## DESCRIPTION OF THE TASK:
Copy exactly the lines from the line holding "AUDIO1 pin GND: none -> GND" through the end of the material, and no others; pictures stay out.
=-=-=
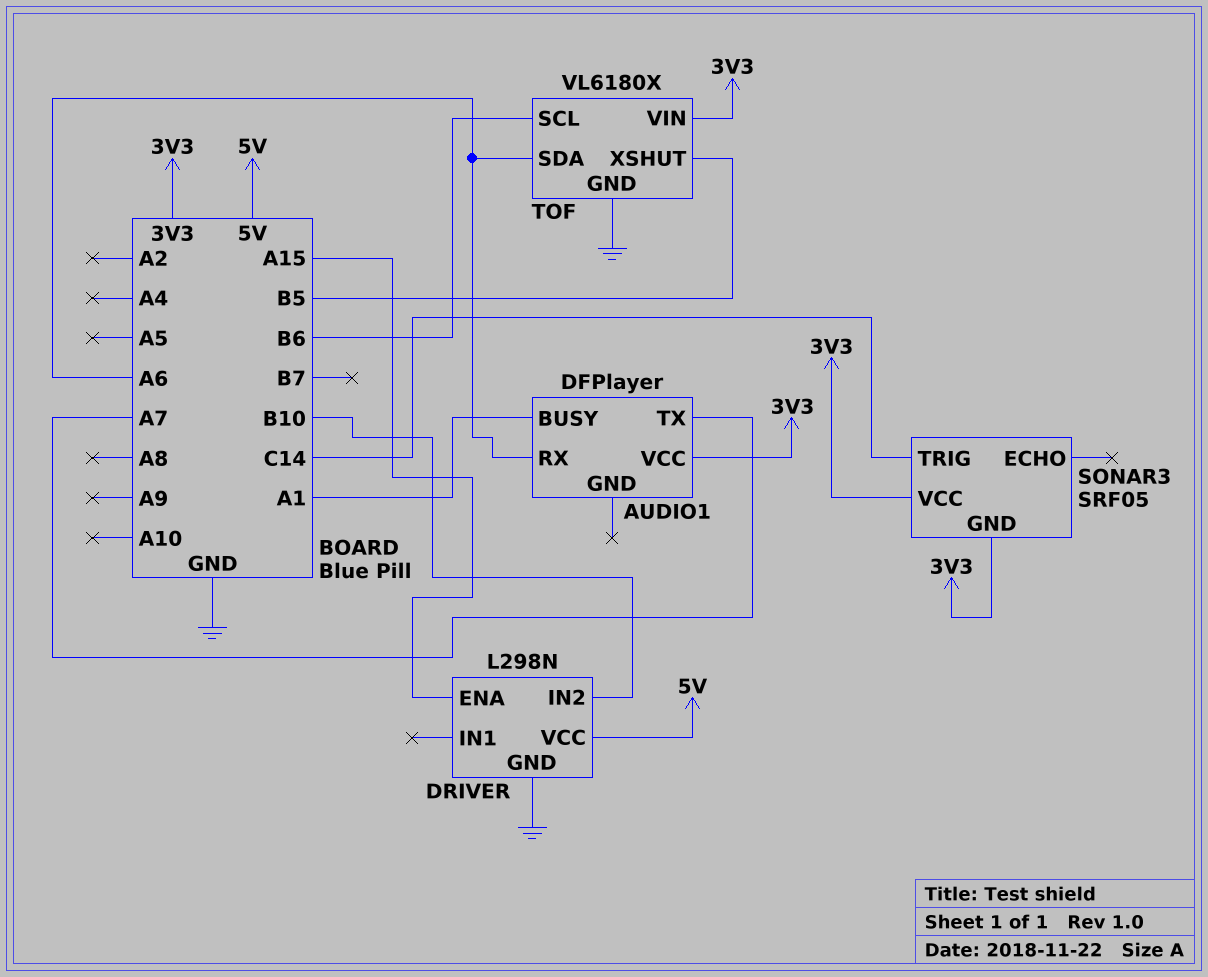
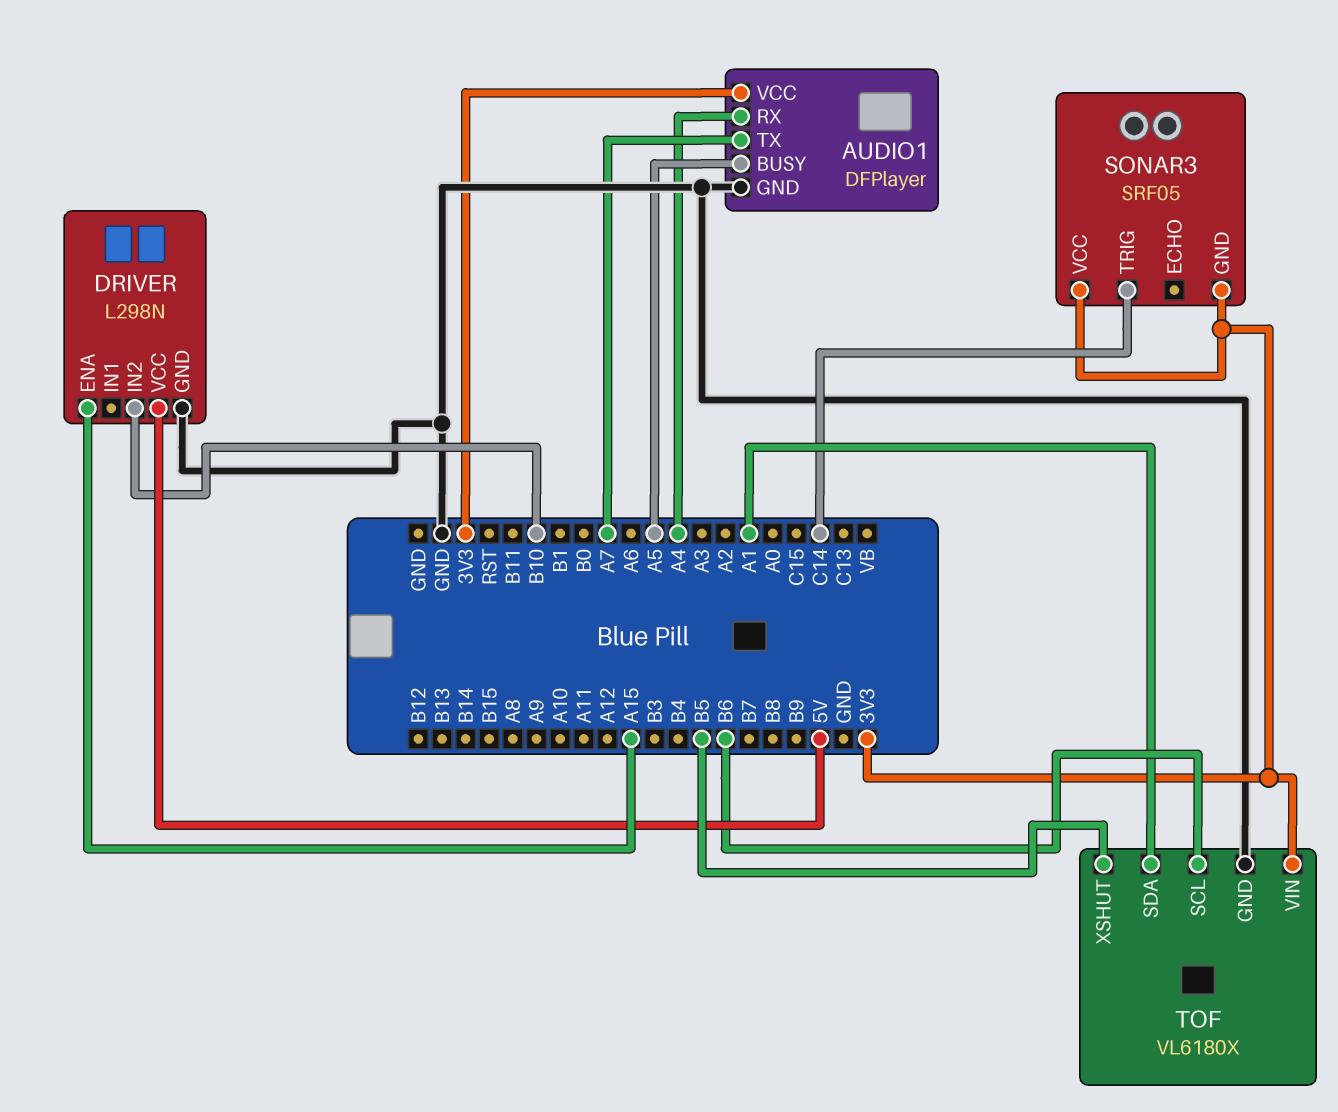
AUDIO1 pin BUSY: A1 -> A5
AUDIO1 pin GND: none -> GND
AUDIO1 pin RX: A6 -> A4
TOF pin SDA: A6 -> A1

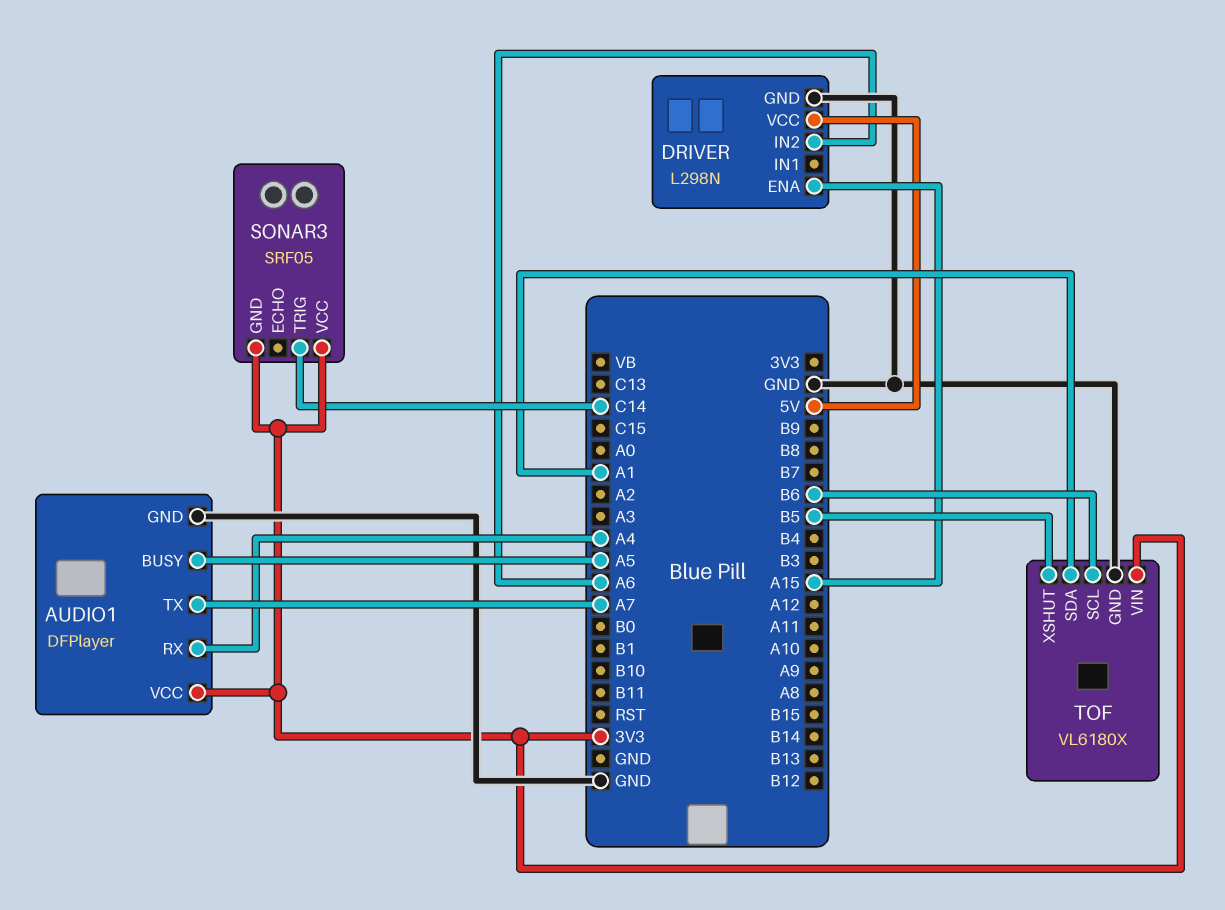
DRIVER pin IN2: B10 -> A6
=-=-=
## RESPONSE TO THE TASK:
AUDIO1 pin GND: none -> GND
AUDIO1 pin RX: A6 -> A4
TOF pin SDA: A6 -> A1

DRIVER pin IN2: B10 -> A6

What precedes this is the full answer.